## Directions for this task
Only the lines below starting at the one that contains "R1: 6.8k (+12V, N10) -> 6.8k (N10, N11)" and ending at the one that contains "V1: 6V (plus" are to be reproduced, exactly and with both ends kept.

## Records

▼

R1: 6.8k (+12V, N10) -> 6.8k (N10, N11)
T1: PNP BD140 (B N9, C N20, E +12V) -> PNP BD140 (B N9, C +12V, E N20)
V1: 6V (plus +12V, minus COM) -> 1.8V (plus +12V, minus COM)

▲
▼

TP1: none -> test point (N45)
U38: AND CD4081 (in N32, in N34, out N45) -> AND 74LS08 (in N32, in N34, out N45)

▲

## Result for this exercise
R1: 6.8k (+12V, N10) -> 6.8k (N10, N11)
T1: PNP BD140 (B N9, C N20, E +12V) -> PNP BD140 (B N9, C +12V, E N20)
V1: 6V (plus +12V, minus COM) -> 1.8V (plus +12V, minus COM)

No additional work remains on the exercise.